# AIM OF THE TASK
An exact reproduction of the records is required, with all pictures omitted.

# Saved entries
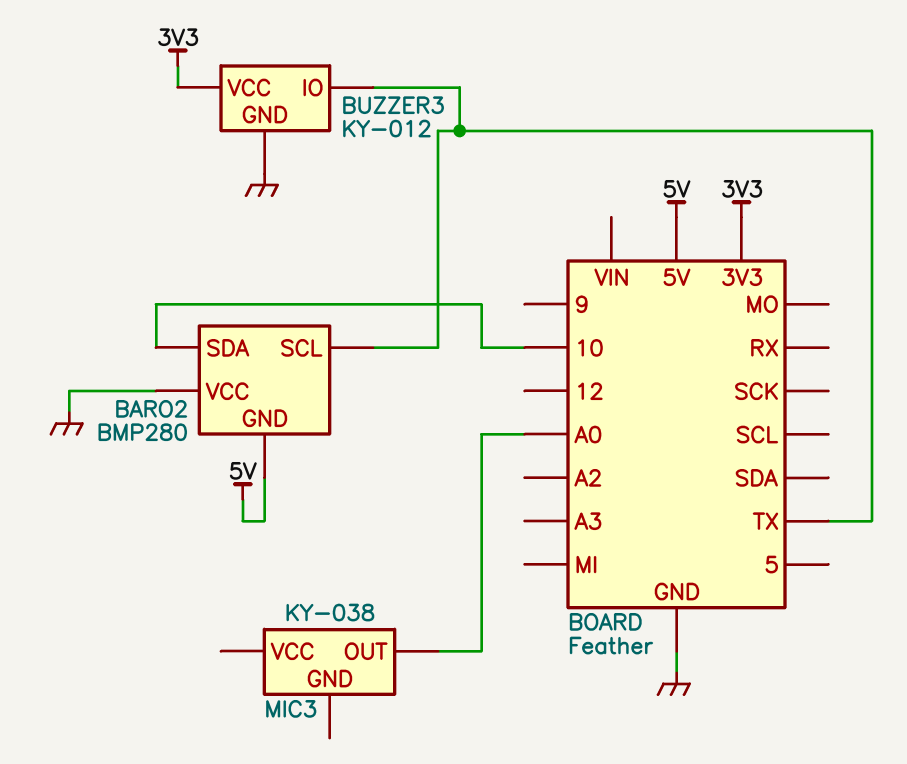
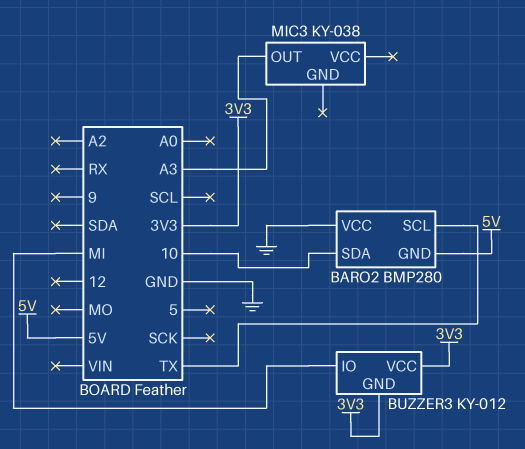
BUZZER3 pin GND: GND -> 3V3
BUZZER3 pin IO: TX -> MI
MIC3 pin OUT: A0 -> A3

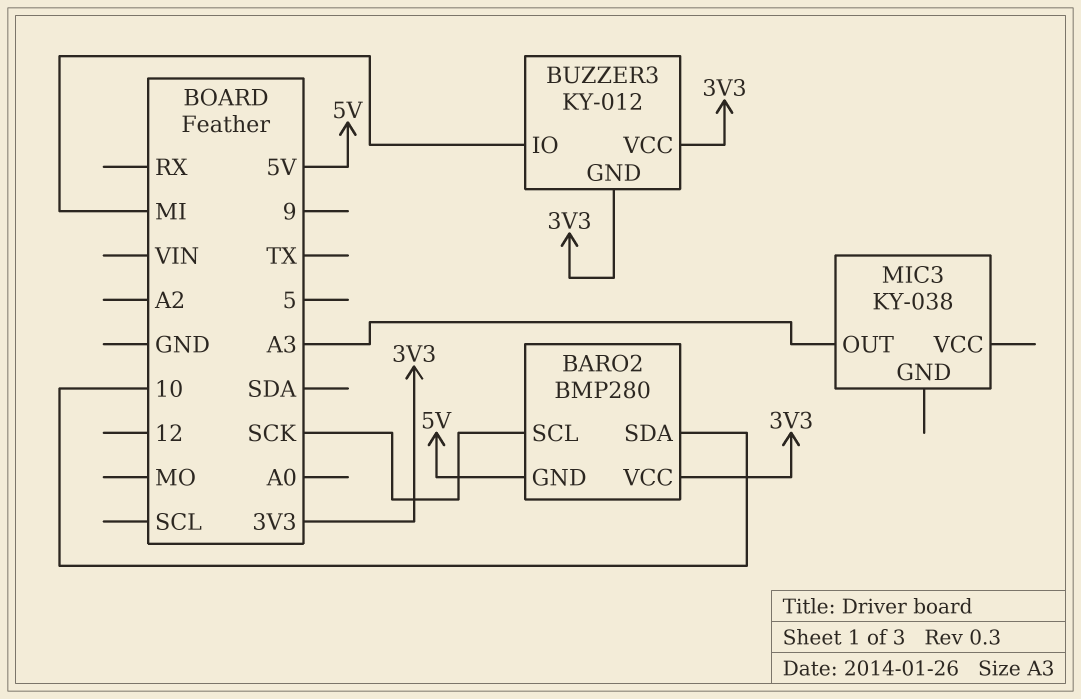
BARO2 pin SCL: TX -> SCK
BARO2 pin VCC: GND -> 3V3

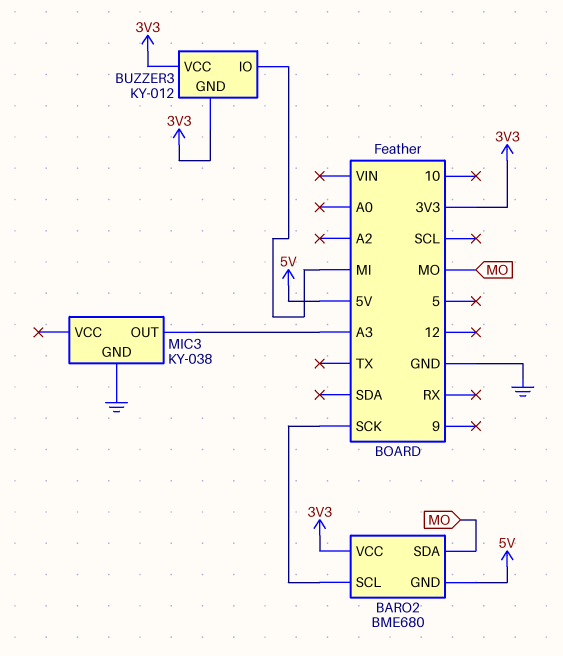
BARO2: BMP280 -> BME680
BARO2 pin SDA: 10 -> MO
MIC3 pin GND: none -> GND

# RESPONSE BOX
BUZZER3 pin GND: GND -> 3V3
BUZZER3 pin IO: TX -> MI
MIC3 pin OUT: A0 -> A3

BARO2 pin SCL: TX -> SCK
BARO2 pin VCC: GND -> 3V3

BARO2: BMP280 -> BME680
BARO2 pin SDA: 10 -> MO
MIC3 pin GND: none -> GND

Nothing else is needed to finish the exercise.